→ SOURCE RECORDS
-=-=-=-=-
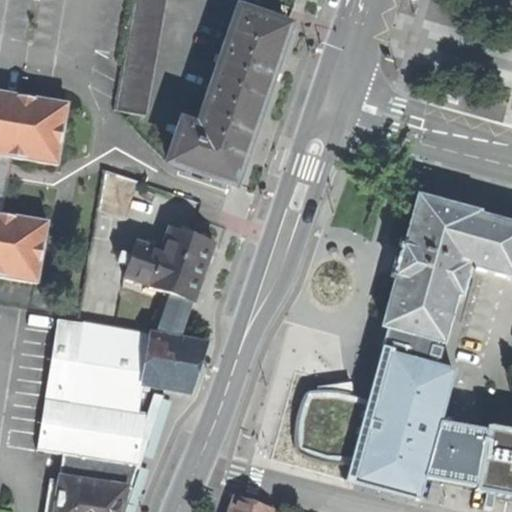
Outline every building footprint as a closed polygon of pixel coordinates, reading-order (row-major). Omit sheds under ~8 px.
[(134,0),(115,113),(145,118),(165,0),(134,0)] [(198,175),(233,187),(246,147),(260,101),(277,56),(287,30),(238,13),(197,132),(182,126),(168,165),(198,175)] [(440,94),(439,98),(460,104),(462,97),(447,92),(442,90),(440,94)] [(1,215),(2,209),(0,208),(0,165),(9,167),(10,160),(55,168),(66,106),(0,94),(0,279),(36,285),(46,222),(1,215)] [(8,171),(9,167),(0,165),(0,208),(2,209),(8,171)] [(109,173),(102,211),(129,216),(136,178),(109,173)] [(511,280),(511,279),(511,224),(479,215),(480,214),(423,198),(422,197),(418,196),(416,201),(417,203),(406,243),(404,243),(403,245),(400,244),(396,259),(392,272),(392,275),(391,275),(391,277),(393,277),(394,280),(395,281),(384,323),(382,323),(381,327),(385,328),(387,328),(401,331),(399,338),(389,335),(384,352),(389,354),(388,356),(390,357),(355,478),(353,478),(353,480),(415,499),(421,475),(424,465),(425,465),(426,463),(425,462),(436,425),(451,370),(449,370),(449,371),(434,367),(437,358),(429,356),(433,341),(439,342),(439,343),(441,344),(444,345),(445,340),(444,339),(456,296),(461,297),(471,267),(510,278),(511,280)] [(156,334),(180,339),(190,304),(192,305),(202,278),(213,244),(169,230),(161,253),(135,245),(123,279),(149,287),(148,290),(170,297),(156,334)] [(37,451),(63,455),(83,325),(57,322),(37,451)] [(60,478),(62,478),(130,489),(137,467),(140,467),(165,389),(189,394),(197,370),(205,346),(83,324),(83,325),(63,455),(60,478)] [(478,480),(486,434),(436,425),(421,475),(478,480)] [(511,433),(487,429),(486,434),(478,480),(476,491),(511,497),(511,433)] [(62,483),(56,511),(121,511),(130,489),(62,478),(62,483)] [(44,511),(56,511),(62,483),(51,481),(44,511)] [(272,511),(273,510),(235,497),(230,511),(229,511),(272,511)]
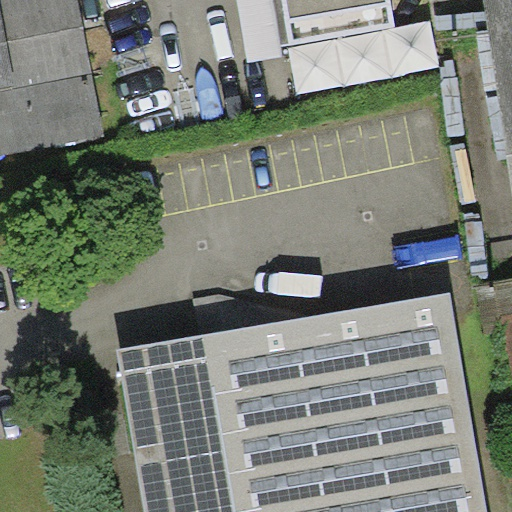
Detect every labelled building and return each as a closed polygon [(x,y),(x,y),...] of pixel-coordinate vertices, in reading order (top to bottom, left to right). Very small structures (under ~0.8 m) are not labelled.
[(79,0),(0,0),(0,155),(104,136),(79,0)] [(239,0),(249,61),(284,55),(282,43),(396,24),(392,0),(239,0)] [(511,0),(483,0),(511,196),(511,0)] [(511,278),(497,281),(511,373),(511,278)] [(486,511),(448,292),(117,348),(144,511),(486,511)]
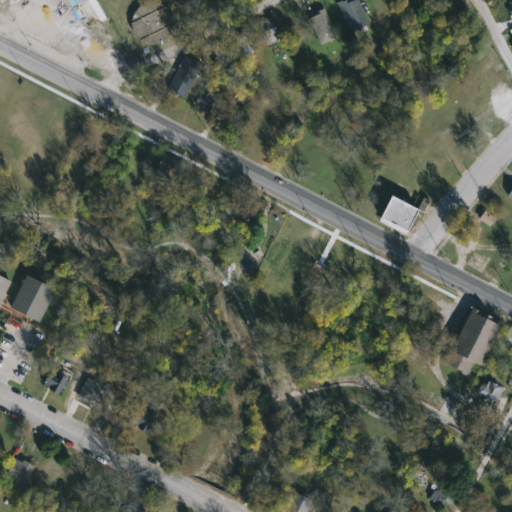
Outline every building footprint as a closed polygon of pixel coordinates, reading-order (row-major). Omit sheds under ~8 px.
[(90,0),(72,0),(77,8),(90,0)] [(358,0),(368,25),(349,33),(337,4),(345,0),(346,4),(358,0)] [(168,39),(171,35),(173,30),(174,25),(173,19),(171,14),(168,10),(164,7),(159,4),(154,3),(149,3),(144,5),(139,8),(135,11),(133,15),(131,20),(131,24),(131,29),(133,33),(135,37),(138,41),(142,43),(147,45),(151,46),(156,46),(160,44),(164,42),(168,39)] [(324,9),(336,38),(320,45),(309,19),(319,15),(318,12),(324,9)] [(270,20),(271,23),(274,22),(280,38),(270,41),(271,43),(267,45),(259,24),(270,20)] [(253,53),(242,58),(233,37),(235,36),(234,33),(238,32),(239,34),(245,32),(253,53)] [(212,44),(220,66),(231,62),(223,40),(212,44)] [(184,100),(202,65),(185,56),(166,90),(184,100)] [(164,79),(158,90),(146,85),(152,73),(164,79)] [(195,104),(211,113),(221,93),(215,90),(216,87),(206,83),(195,104)] [(179,161),(168,183),(153,175),(164,153),(179,161)] [(417,208),(404,232),(377,218),(390,194),(416,207),(417,208)] [(416,207),(422,196),(428,199),(422,210),(417,208),(416,207)] [(248,208),(238,227),(219,218),(229,199),(248,208)] [(484,209),(478,217),(489,225),(495,217),(484,209)] [(0,276),(0,302),(11,282),(0,276)] [(26,276),(10,307),(38,321),(54,290),(26,276)] [(471,309),(502,325),(479,368),(473,365),(467,377),(444,365),(450,354),(447,353),(471,309)] [(63,388),(58,395),(50,391),(52,389),(43,384),(47,377),(48,378),(52,369),(61,374),(60,376),(67,380),(66,382),(69,383),(65,389),(63,388)] [(501,388),(493,403),(475,394),(480,386),(485,388),(488,382),(501,388)] [(91,384),(80,403),(82,404),(80,408),(93,416),(95,413),(99,415),(106,402),(102,400),(103,397),(100,395),(102,390),(91,384)] [(162,403),(147,434),(137,429),(138,427),(125,421),(126,419),(116,414),(123,401),(132,406),(136,398),(142,401),(145,395),(162,403)] [(14,460),(21,463),(22,461),(34,467),(25,486),(6,476),(14,460)] [(433,485),(427,498),(445,506),(451,493),(433,485)] [(308,511),(314,499),(306,495),(305,498),(295,494),(287,511),(308,511)] [(146,507),(144,511),(124,511),(128,500),(146,507)]
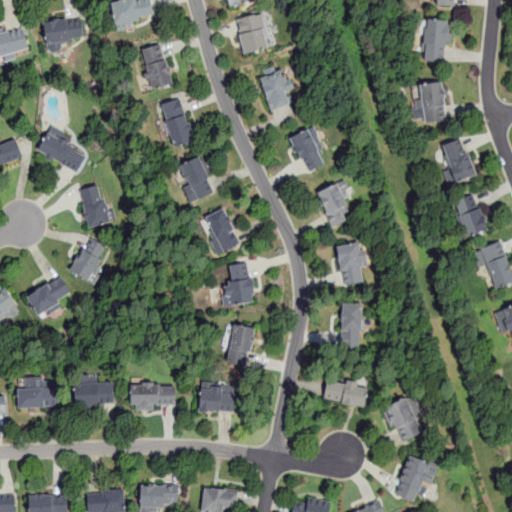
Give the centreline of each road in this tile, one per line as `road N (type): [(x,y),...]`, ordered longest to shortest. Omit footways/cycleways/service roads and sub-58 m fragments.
road 1 (residential): [(195,0),(232,119),(289,235),(300,277),(297,342),(264,511)]
road 2 (residential): [(0,452),(158,446),(311,464),(343,453)]
road 3 (residential): [(493,0),(488,96),(511,170)]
-=-=-=-=-
→ TASK DETAILS
Rewrite all the rows above, swapping "Omit" for "Skip" and changing nothing else. Omit the pictures.

→ EXERCISE OUTPUT
Outline every building footprint as a closed polygon of pixel coordinates, reading-order (row-major). Skip sheds under ~8 px.
[(134,0),(115,113),(145,118),(165,0),(134,0)] [(198,175),(233,187),(246,147),(260,101),(277,56),(287,30),(238,13),(197,132),(182,126),(168,165),(198,175)] [(440,94),(439,98),(460,104),(462,97),(447,92),(442,90),(440,94)] [(1,215),(2,209),(0,208),(0,165),(9,167),(10,160),(55,168),(66,106),(0,94),(0,279),(36,285),(46,222),(1,215)] [(8,171),(9,167),(0,165),(0,208),(2,209),(8,171)] [(109,173),(102,211),(129,216),(136,178),(109,173)] [(511,280),(511,279),(511,224),(479,215),(480,214),(423,198),(422,197),(418,196),(416,201),(417,203),(406,243),(404,243),(403,245),(400,244),(396,259),(392,272),(392,275),(391,275),(391,277),(393,277),(394,280),(395,281),(384,323),(382,323),(381,327),(385,328),(387,328),(401,331),(399,338),(389,335),(384,352),(389,354),(388,356),(390,357),(355,478),(353,478),(353,480),(415,499),(421,475),(424,465),(425,465),(426,463),(425,462),(436,425),(451,370),(449,370),(449,371),(434,367),(437,358),(429,356),(433,341),(439,342),(439,343),(441,344),(444,345),(445,340),(444,339),(456,296),(461,297),(471,267),(510,278),(511,280)] [(156,334),(180,339),(190,304),(192,305),(202,278),(213,244),(169,230),(161,253),(135,245),(123,279),(149,287),(148,290),(170,297),(156,334)] [(37,451),(63,455),(83,325),(57,322),(37,451)] [(60,478),(62,478),(130,489),(137,467),(140,467),(165,389),(189,394),(197,370),(205,346),(83,324),(83,325),(63,455),(60,478)] [(478,480),(486,434),(436,425),(421,475),(478,480)] [(511,433),(487,429),(486,434),(478,480),(476,491),(511,497),(511,433)] [(62,483),(56,511),(121,511),(130,489),(62,478),(62,483)] [(44,511),(56,511),(62,483),(51,481),(44,511)] [(272,511),(273,510),(235,497),(230,511),(229,511),(272,511)]
Detect every labelled building and return each as a closed polygon [(x,y),(x,y),...] of pixel-coordinate vertices, in reading order (top to bottom, left to right). Very small structures (under ~0.8 m) are not labelled.
[(79,0),(0,0),(0,155),(104,136),(79,0)] [(239,0),(249,61),(284,55),(282,43),(396,24),(392,0),(239,0)] [(511,0),(483,0),(511,196),(511,0)] [(511,278),(497,281),(511,373),(511,278)] [(486,511),(448,292),(117,348),(144,511),(486,511)]
Outline every building footprint as a closed polygon of pixel coordinates, reading-order (row-major). Skip sheds under ~8 px.
[(90,0),(72,0),(77,8),(90,0)] [(358,0),(368,25),(349,33),(337,4),(345,0),(346,4),(358,0)] [(168,39),(171,35),(173,30),(174,25),(173,19),(171,14),(168,10),(164,7),(159,4),(154,3),(149,3),(144,5),(139,8),(135,11),(133,15),(131,20),(131,24),(131,29),(133,33),(135,37),(138,41),(142,43),(147,45),(151,46),(156,46),(160,44),(164,42),(168,39)] [(324,9),(336,38),(320,45),(309,19),(319,15),(318,12),(324,9)] [(270,20),(271,23),(274,22),(280,38),(270,41),(271,43),(267,45),(259,24),(270,20)] [(253,53),(242,58),(233,37),(235,36),(234,33),(238,32),(239,34),(245,32),(253,53)] [(212,44),(220,66),(231,62),(223,40),(212,44)] [(184,100),(202,65),(185,56),(166,90),(184,100)] [(164,79),(158,90),(146,85),(152,73),(164,79)] [(195,104),(211,113),(221,93),(215,90),(216,87),(206,83),(195,104)] [(179,161),(168,183),(153,175),(164,153),(179,161)] [(417,208),(404,232),(377,218),(390,194),(416,207),(417,208)] [(416,207),(422,196),(428,199),(422,210),(417,208),(416,207)] [(248,208),(238,227),(219,218),(229,199),(248,208)] [(484,209),(478,217),(489,225),(495,217),(484,209)] [(0,276),(0,302),(11,282),(0,276)] [(26,276),(10,307),(38,321),(54,290),(26,276)] [(471,309),(502,325),(479,368),(473,365),(467,377),(444,365),(450,354),(447,353),(471,309)] [(63,388),(58,395),(50,391),(52,389),(43,384),(47,377),(48,378),(52,369),(61,374),(60,376),(67,380),(66,382),(69,383),(65,389),(63,388)] [(501,388),(493,403),(475,394),(480,386),(485,388),(488,382),(501,388)] [(91,384),(80,403),(82,404),(80,408),(93,416),(95,413),(99,415),(106,402),(102,400),(103,397),(100,395),(102,390),(91,384)] [(162,403),(147,434),(137,429),(138,427),(125,421),(126,419),(116,414),(123,401),(132,406),(136,398),(142,401),(145,395),(162,403)] [(14,460),(21,463),(22,461),(34,467),(25,486),(6,476),(14,460)] [(433,485),(427,498),(445,506),(451,493),(433,485)] [(308,511),(314,499),(306,495),(305,498),(295,494),(287,511),(308,511)] [(146,507),(144,511),(124,511),(128,500),(146,507)]
Give the centreline of each road in this tile, one per line as `road N (type): [(x,y),...]`, ordered longest to shortest. Skip footways/cycleways/service roads and sub-58 m fragments.
road 1 (residential): [(195,0),(232,119),(289,235),(300,277),(297,342),(264,511)]
road 2 (residential): [(0,452),(158,446),(311,464),(343,453)]
road 3 (residential): [(493,0),(488,96),(511,170)]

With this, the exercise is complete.